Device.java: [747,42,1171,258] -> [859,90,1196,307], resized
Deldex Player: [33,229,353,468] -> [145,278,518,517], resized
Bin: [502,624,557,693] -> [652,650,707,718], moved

---

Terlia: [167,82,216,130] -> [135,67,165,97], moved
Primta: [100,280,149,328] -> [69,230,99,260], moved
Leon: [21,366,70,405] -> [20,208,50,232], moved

• **Problem statement**: Everything above from the line containing "Device.java: [747,42,1171,258] ->" through the line containing "Bin: [502,624,557,693] ->" must be copied exactly. Nothing outside that range belongs in the answer.

• **Reply**:
Device.java: [747,42,1171,258] -> [859,90,1196,307], resized
Deldex Player: [33,229,353,468] -> [145,278,518,517], resized
Bin: [502,624,557,693] -> [652,650,707,718], moved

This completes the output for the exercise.